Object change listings
▼

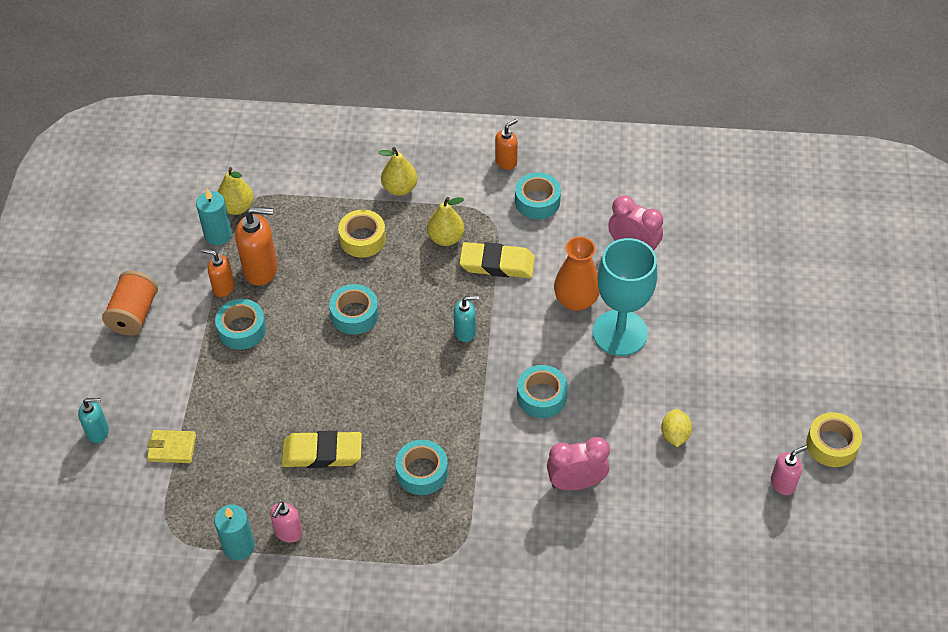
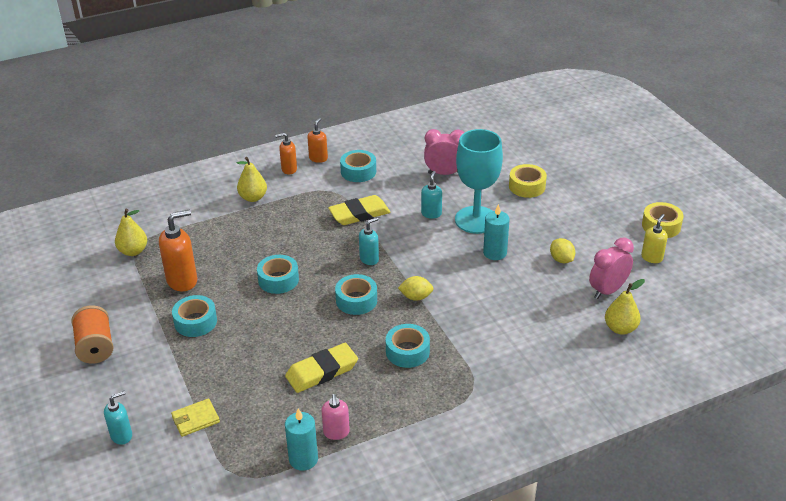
camera: 30 degrees left, 15 degrees down
turquoise candle [196,189,232,245] -> turquoise candle moved to [483,204,509,260]
orange soap dispenser [202,249,235,297] -> orange soap dispenser moved to [275,133,297,175]
yellow tape [338,210,386,258] -> yellow tape moved to [509,164,547,198]
yellow pear [427,197,464,246] -> yellow pear moved to [605,279,645,335]
turquoise tape [517,365,568,418] -> turquoise tape moved to [335,274,377,315]
pink clock [547,437,610,490] -> pink clock moved to [589,237,634,299]
orange vase [554,237,600,311] -> turquoise soap dispenser [421,171,442,219]
pink soap dispenser [771,445,807,495] -> yellow soap dispenser [641,214,668,263]
none -> yellow lemon [398,276,434,301]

▲

What the task requires – An exact copy of the lines from the one holding "yellow pear [427,197,464,246]" through the end of the data is the whole answer.

Solution to the problem –
yellow pear [427,197,464,246] -> yellow pear moved to [605,279,645,335]
turquoise tape [517,365,568,418] -> turquoise tape moved to [335,274,377,315]
pink clock [547,437,610,490] -> pink clock moved to [589,237,634,299]
orange vase [554,237,600,311] -> turquoise soap dispenser [421,171,442,219]
pink soap dispenser [771,445,807,495] -> yellow soap dispenser [641,214,668,263]
none -> yellow lemon [398,276,434,301]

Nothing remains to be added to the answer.